§ Aim of the exercise
Without the pictures, give every record again exactly.

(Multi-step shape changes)
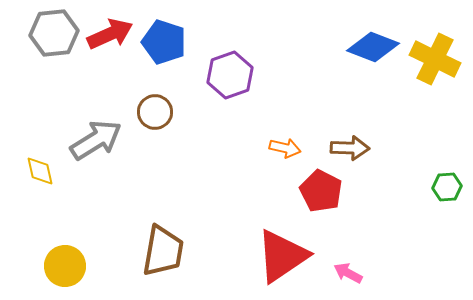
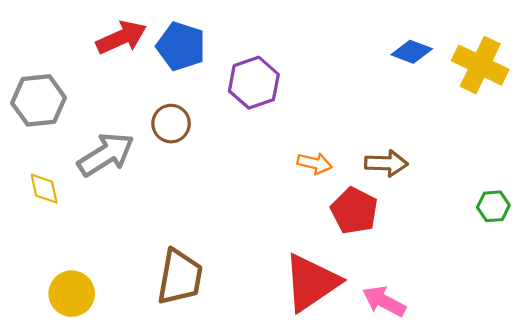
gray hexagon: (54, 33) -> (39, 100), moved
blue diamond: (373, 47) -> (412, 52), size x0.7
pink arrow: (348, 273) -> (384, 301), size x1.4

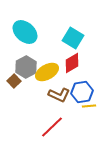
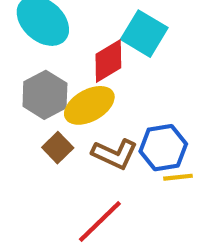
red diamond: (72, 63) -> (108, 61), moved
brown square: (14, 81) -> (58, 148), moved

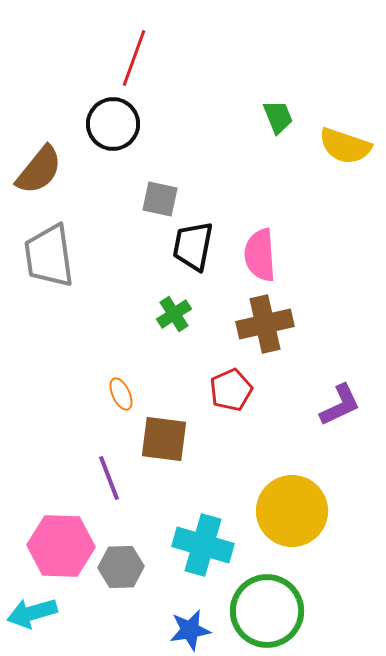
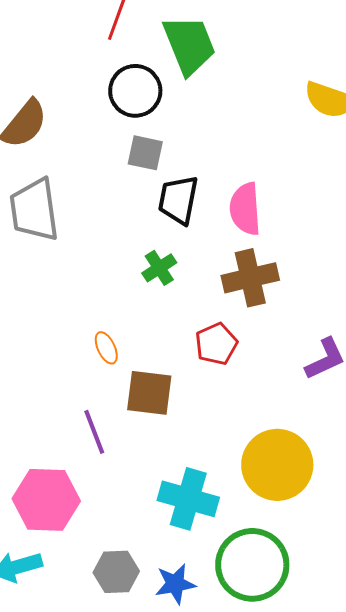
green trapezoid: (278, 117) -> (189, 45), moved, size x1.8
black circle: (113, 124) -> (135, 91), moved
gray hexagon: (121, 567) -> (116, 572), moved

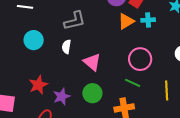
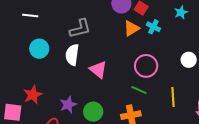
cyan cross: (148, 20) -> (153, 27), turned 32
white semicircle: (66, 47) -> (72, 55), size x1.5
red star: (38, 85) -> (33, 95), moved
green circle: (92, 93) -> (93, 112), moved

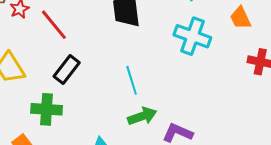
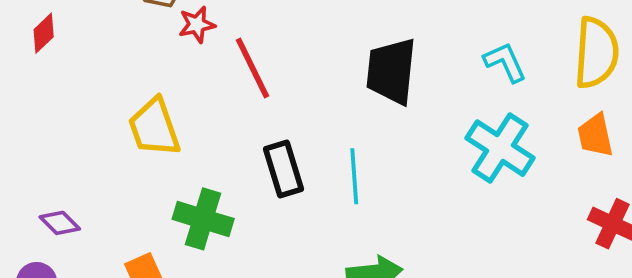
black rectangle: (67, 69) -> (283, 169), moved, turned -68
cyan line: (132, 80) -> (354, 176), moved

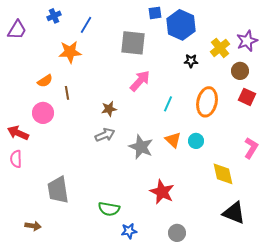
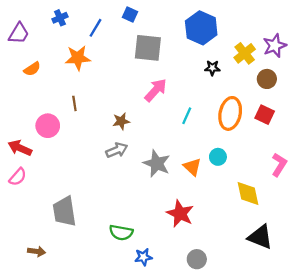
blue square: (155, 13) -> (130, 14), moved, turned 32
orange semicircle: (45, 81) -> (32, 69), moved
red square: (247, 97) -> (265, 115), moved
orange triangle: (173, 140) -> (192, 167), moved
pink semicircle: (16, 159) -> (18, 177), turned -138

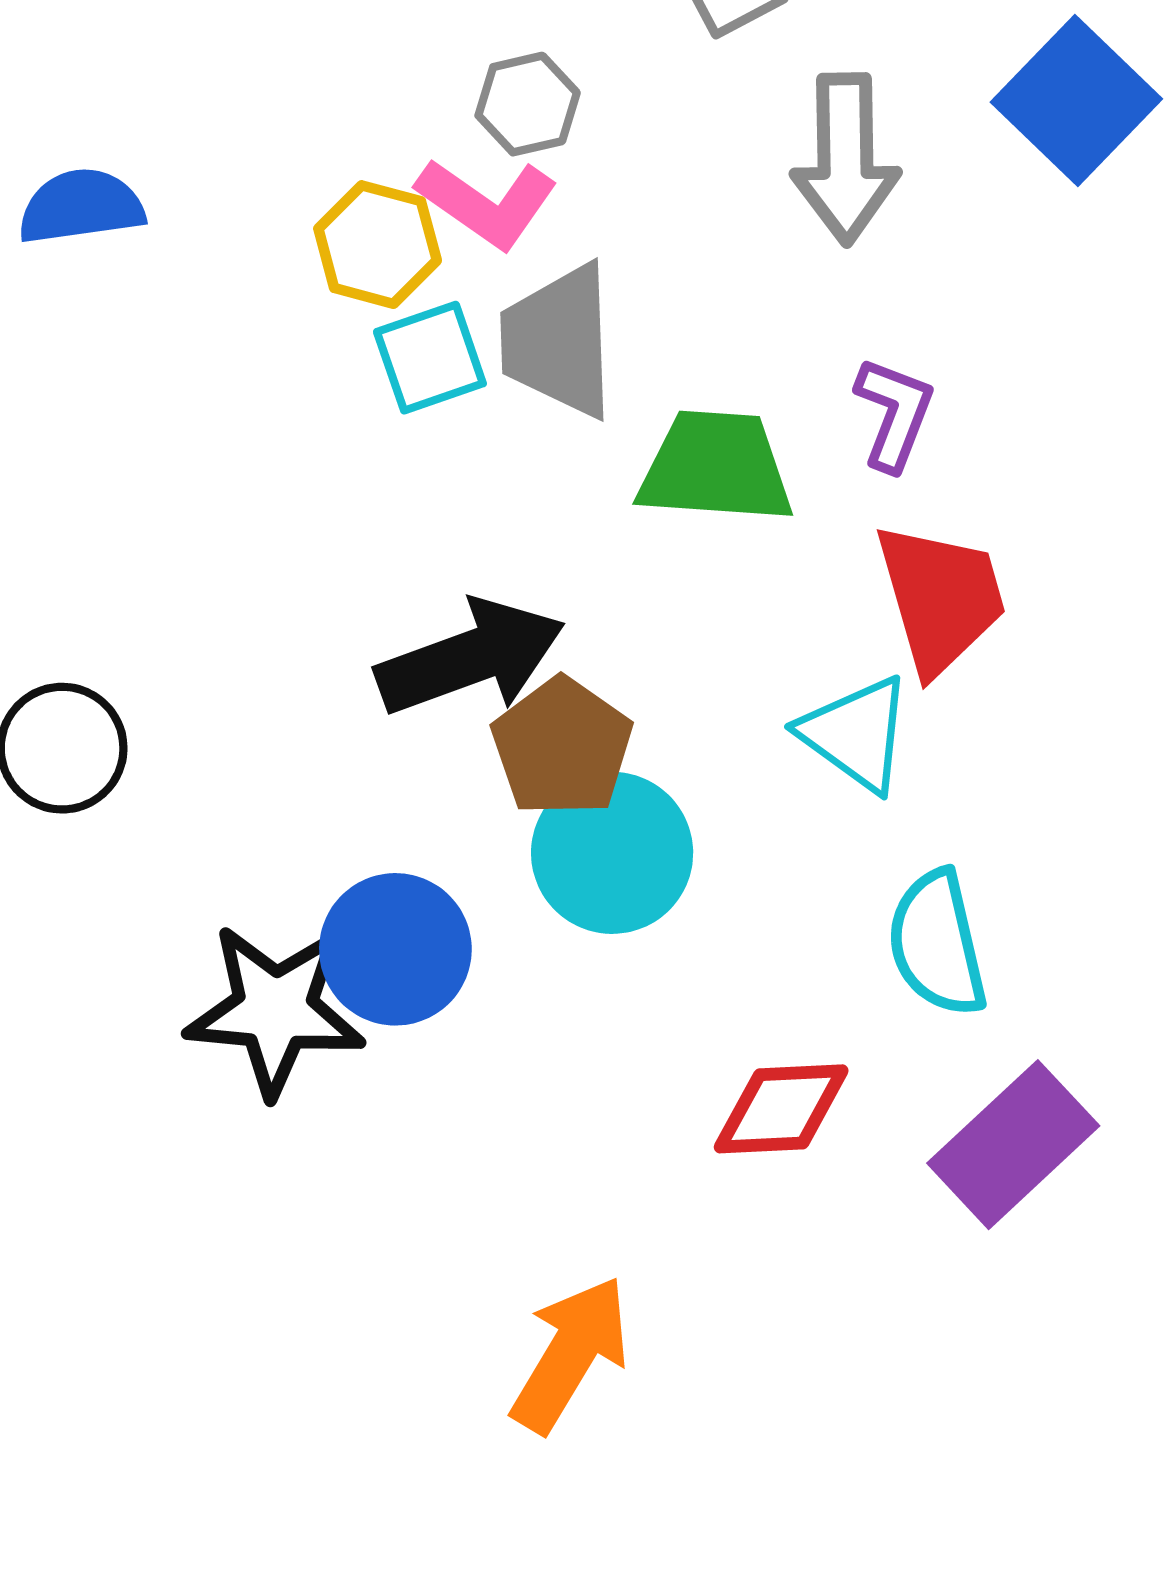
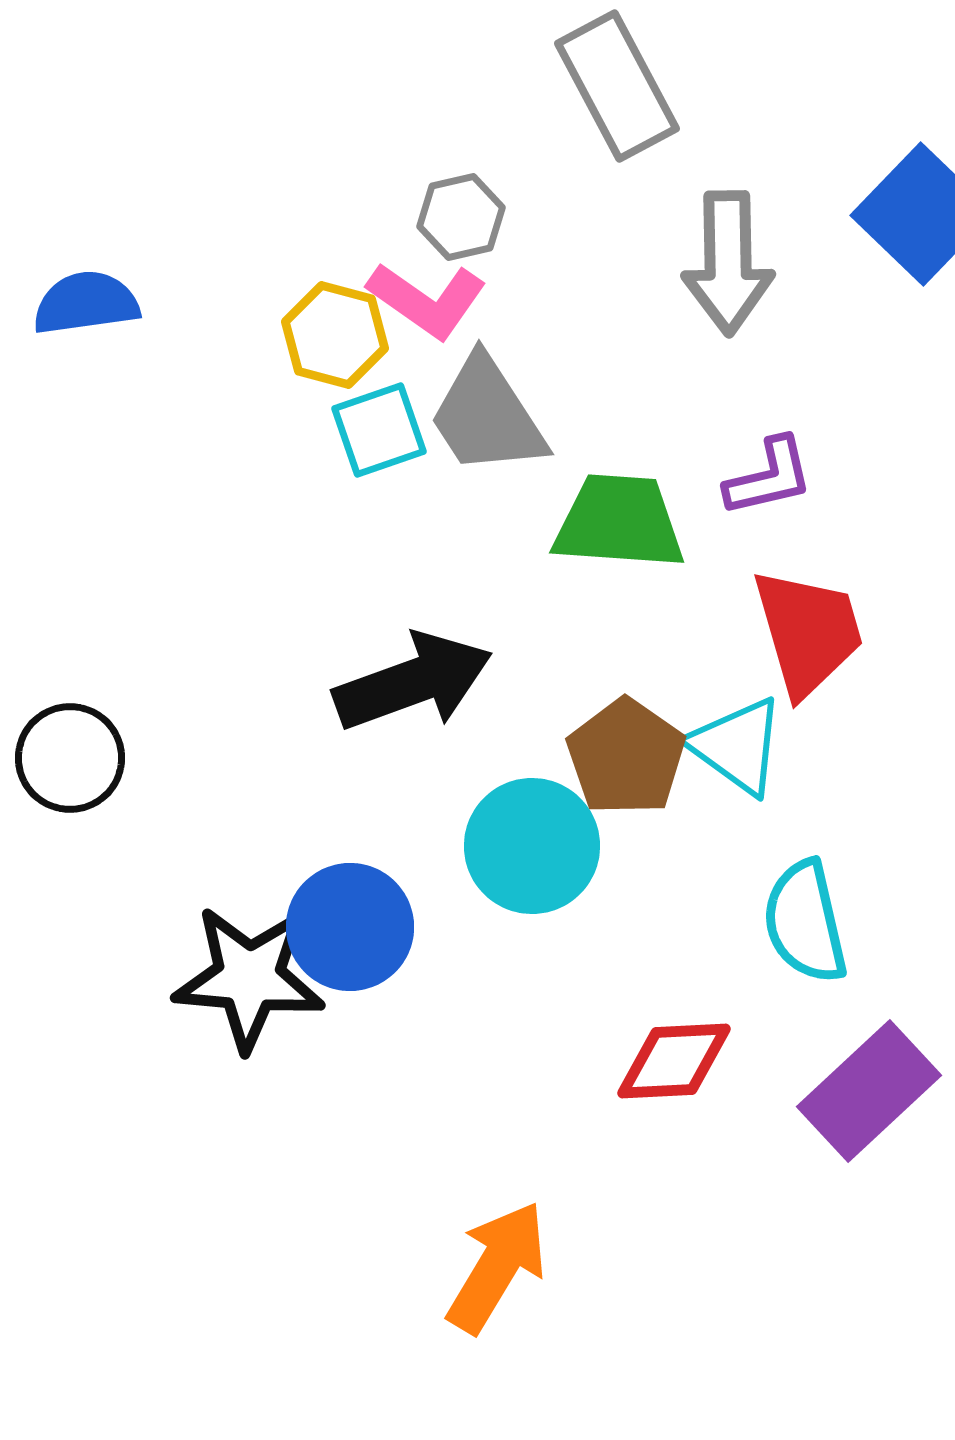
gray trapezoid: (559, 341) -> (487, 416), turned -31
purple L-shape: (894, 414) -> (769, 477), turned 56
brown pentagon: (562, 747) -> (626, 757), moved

§ Task output
gray hexagon: (54, 33) -> (39, 100), moved
blue diamond: (373, 47) -> (412, 52), size x0.7
pink arrow: (348, 273) -> (384, 301), size x1.4

red diamond: (72, 63) -> (108, 61), moved
brown square: (14, 81) -> (58, 148), moved

green trapezoid: (278, 117) -> (189, 45), moved, size x1.8
black circle: (113, 124) -> (135, 91), moved
gray hexagon: (121, 567) -> (116, 572), moved

cyan cross: (148, 20) -> (153, 27), turned 32
white semicircle: (66, 47) -> (72, 55), size x1.5
red star: (38, 85) -> (33, 95), moved
green circle: (92, 93) -> (93, 112), moved

black rectangle: (67, 69) -> (283, 169), moved, turned -68
cyan line: (132, 80) -> (354, 176), moved

blue square: (155, 13) -> (130, 14), moved, turned 32
orange semicircle: (45, 81) -> (32, 69), moved
red square: (247, 97) -> (265, 115), moved
orange triangle: (173, 140) -> (192, 167), moved
pink semicircle: (16, 159) -> (18, 177), turned -138

gray trapezoid: (559, 341) -> (487, 416), turned -31
purple L-shape: (894, 414) -> (769, 477), turned 56
brown pentagon: (562, 747) -> (626, 757), moved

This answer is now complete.